### TASK TO CARRY OUT:
Print every line of the listing below, starting with the line that holds "cyan diamond: (130, 146)" and going on through the line that holds "pink pentagon: (436, 540)", both included, and print nothing else.

DATA UNDER STUDY Start Marker

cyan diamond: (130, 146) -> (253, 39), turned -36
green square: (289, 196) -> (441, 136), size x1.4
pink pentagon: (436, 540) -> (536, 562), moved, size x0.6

DATA UNDER STUDY End Marker
DATA UNDER STUDY Start Marker

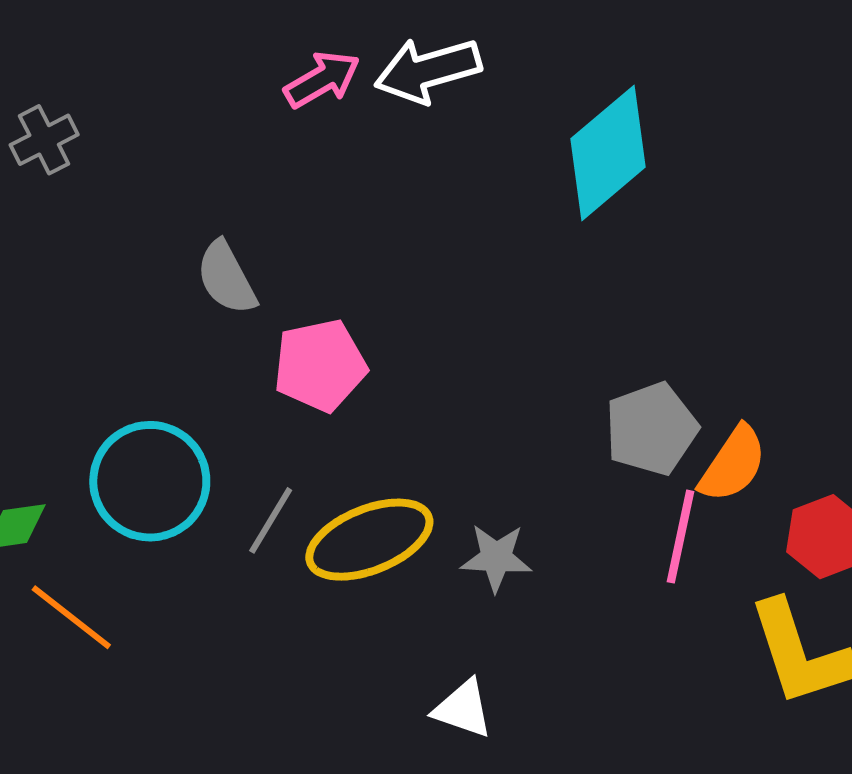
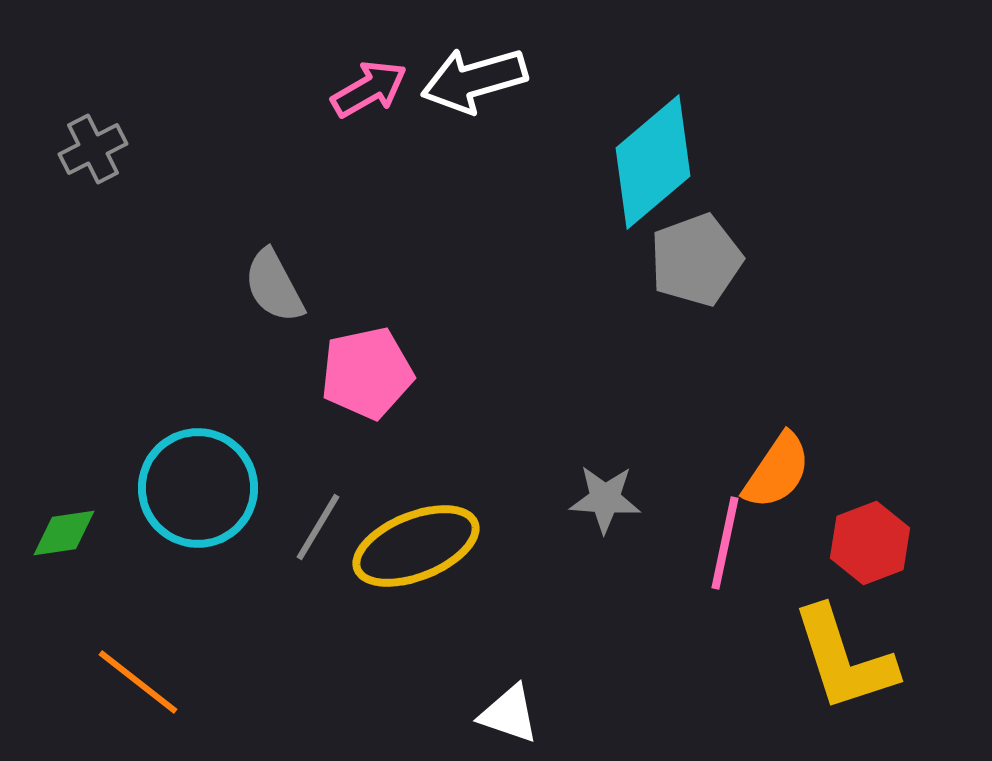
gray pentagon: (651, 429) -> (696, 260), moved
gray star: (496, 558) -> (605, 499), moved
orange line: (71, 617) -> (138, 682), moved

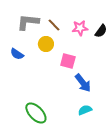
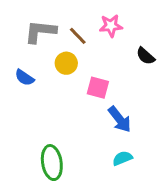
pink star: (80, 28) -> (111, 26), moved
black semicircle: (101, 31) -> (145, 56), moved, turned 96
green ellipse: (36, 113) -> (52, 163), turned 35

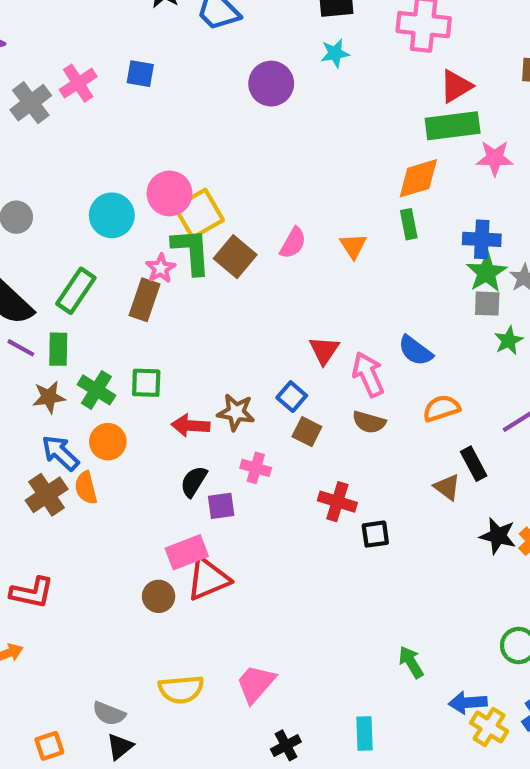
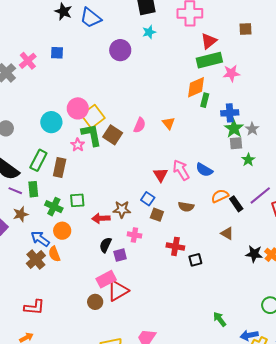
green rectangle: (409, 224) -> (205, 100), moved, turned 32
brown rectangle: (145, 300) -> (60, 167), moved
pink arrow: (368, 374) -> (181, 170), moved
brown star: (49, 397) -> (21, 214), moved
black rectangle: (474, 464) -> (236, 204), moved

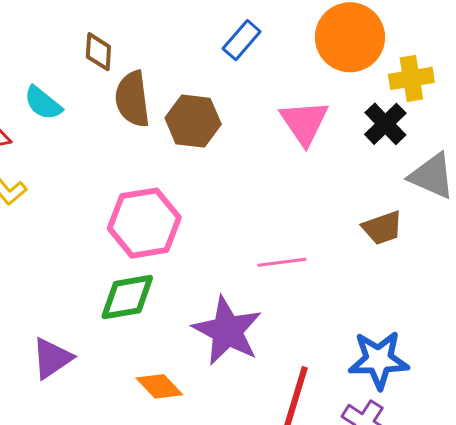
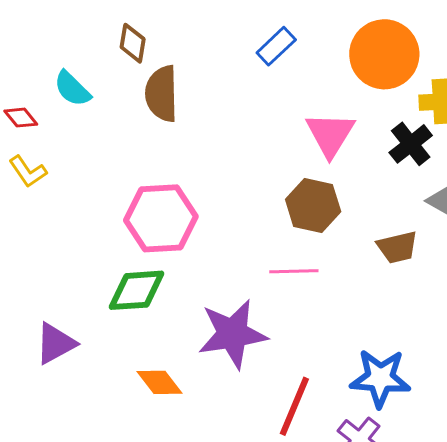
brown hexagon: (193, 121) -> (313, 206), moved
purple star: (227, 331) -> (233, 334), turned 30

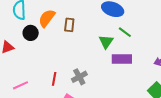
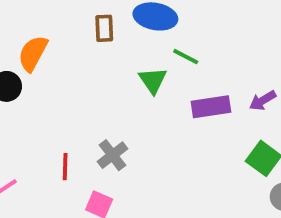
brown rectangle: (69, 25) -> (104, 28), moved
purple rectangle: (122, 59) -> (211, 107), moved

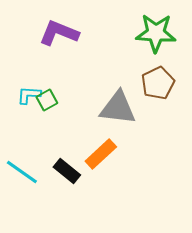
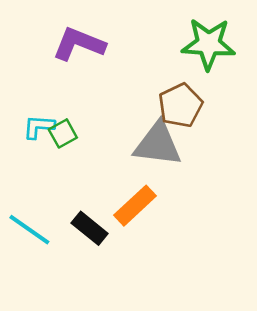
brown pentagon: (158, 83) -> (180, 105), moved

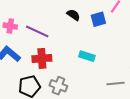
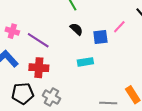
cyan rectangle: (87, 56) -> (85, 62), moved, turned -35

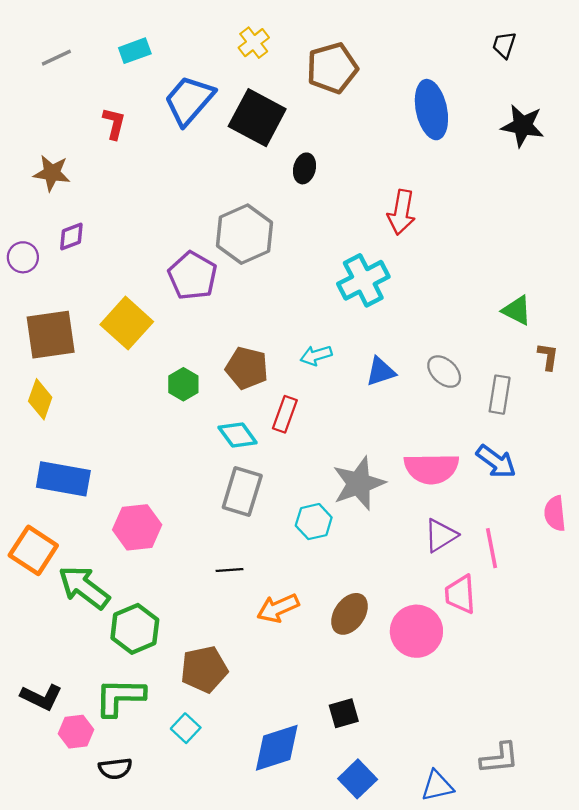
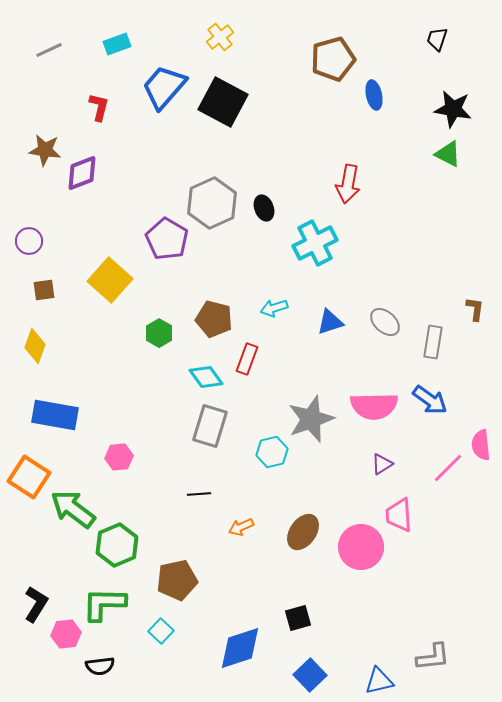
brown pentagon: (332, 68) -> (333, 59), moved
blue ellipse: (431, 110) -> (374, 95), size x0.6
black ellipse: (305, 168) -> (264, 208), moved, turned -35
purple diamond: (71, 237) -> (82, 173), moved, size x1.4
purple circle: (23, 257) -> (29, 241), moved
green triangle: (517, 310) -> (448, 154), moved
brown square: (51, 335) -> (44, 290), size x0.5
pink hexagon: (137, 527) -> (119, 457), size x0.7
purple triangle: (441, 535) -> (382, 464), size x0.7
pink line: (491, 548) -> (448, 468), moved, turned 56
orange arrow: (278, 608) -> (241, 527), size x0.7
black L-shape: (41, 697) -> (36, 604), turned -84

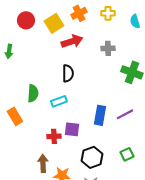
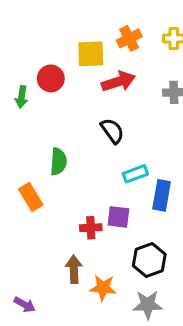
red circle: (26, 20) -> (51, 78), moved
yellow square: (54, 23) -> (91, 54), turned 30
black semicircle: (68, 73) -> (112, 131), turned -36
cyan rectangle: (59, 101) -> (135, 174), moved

DATA UNDER STUDY End Marker

### RESULT OF THIS TASK:
cyan diamond: (130, 146) -> (253, 39), turned -36
green square: (289, 196) -> (441, 136), size x1.4
pink pentagon: (436, 540) -> (536, 562), moved, size x0.6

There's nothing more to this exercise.